▸ **ACTION ITEM**: In the data, extract each line that holds the string "none".

BEGIN

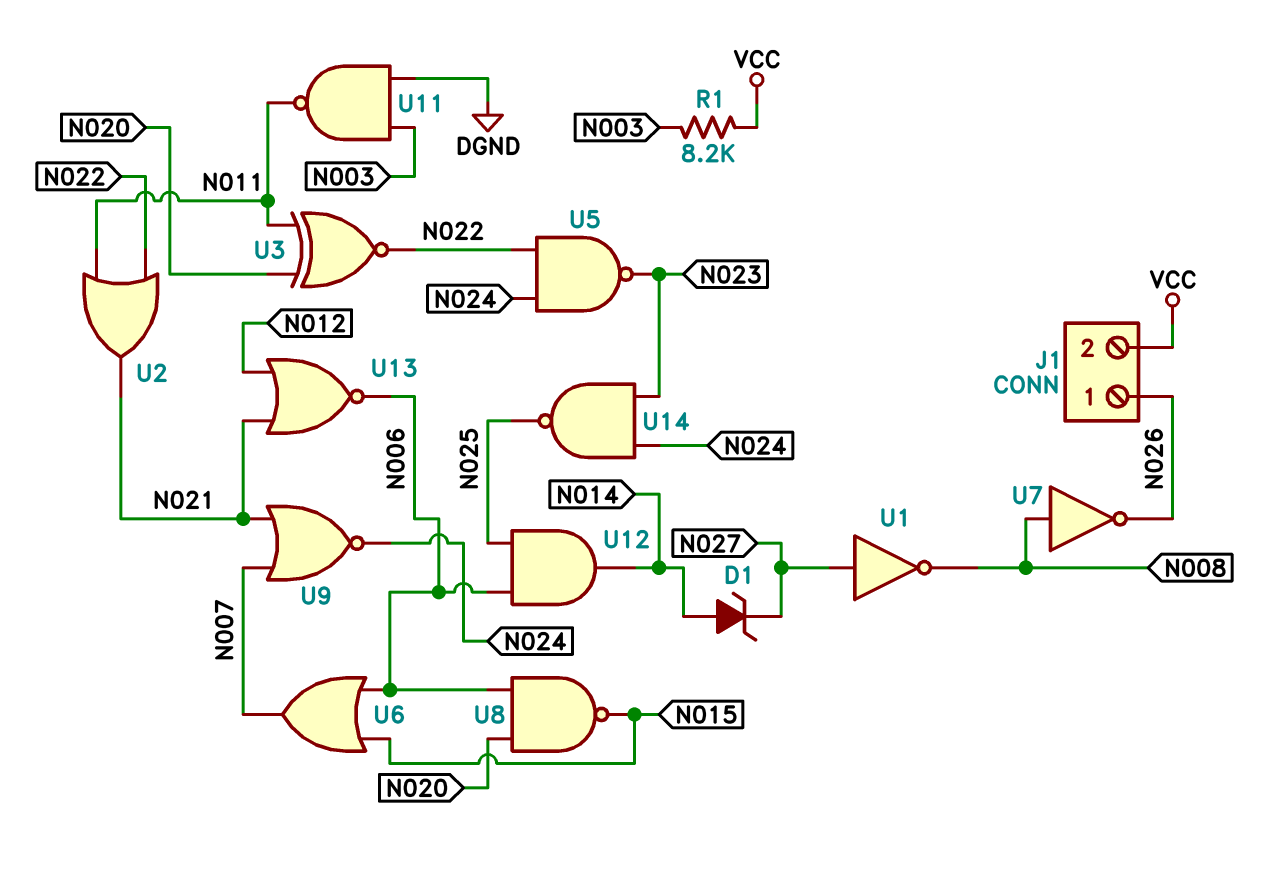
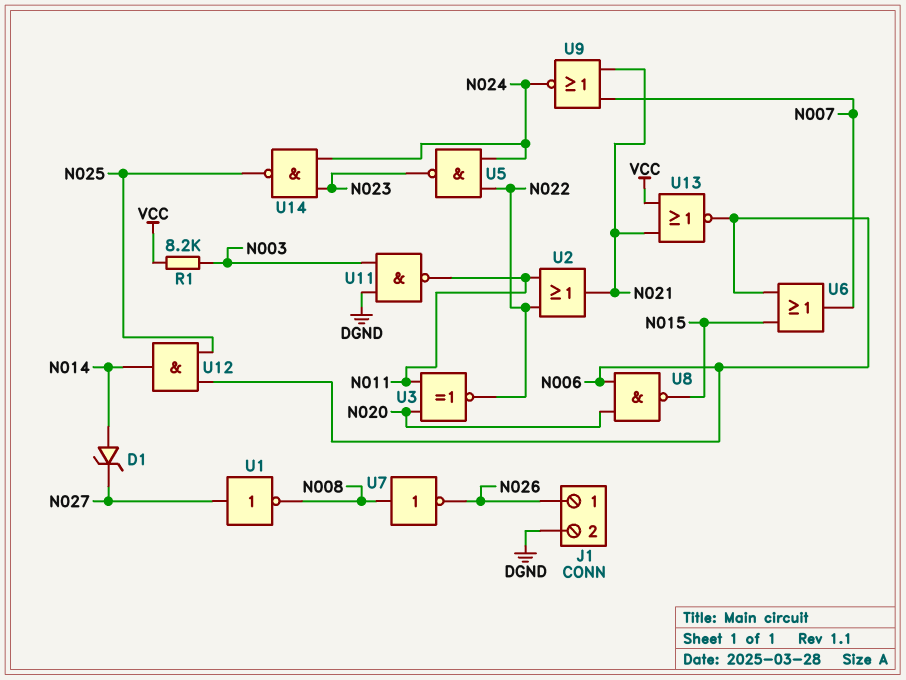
J1 pin 2: VCC -> DGND
U13: NOR (in N012, in N021, out N006) -> NOR (in N021, in VCC, out N006)

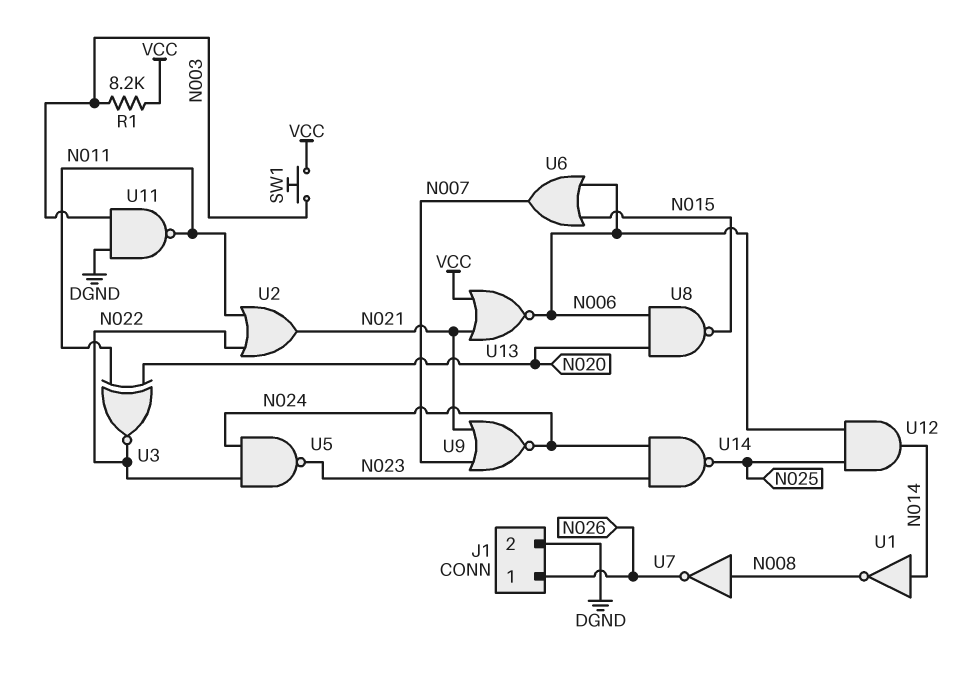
D1: zener (A N014, K N027) -> none
SW1: none -> button (N003, VCC)
U1: NOT (in N027, out N008) -> NOT (in N014, out N008)

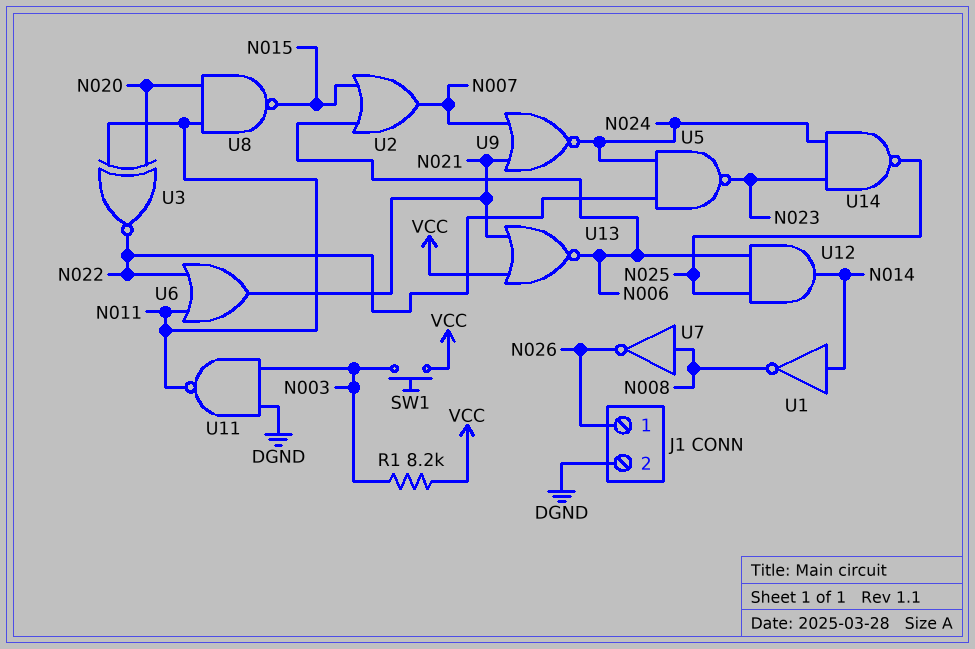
U2: OR (in N011, in N022, out N021) -> OR (in N006, in N015, out N007)
U6: OR (in N006, in N015, out N007) -> OR (in N011, in N022, out N021)
U8: NAND (in N006, in N020, out N015) -> NAND (in N011, in N020, out N015)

END

▸ **RESPONSE AREA**:
D1: zener (A N014, K N027) -> none
SW1: none -> button (N003, VCC)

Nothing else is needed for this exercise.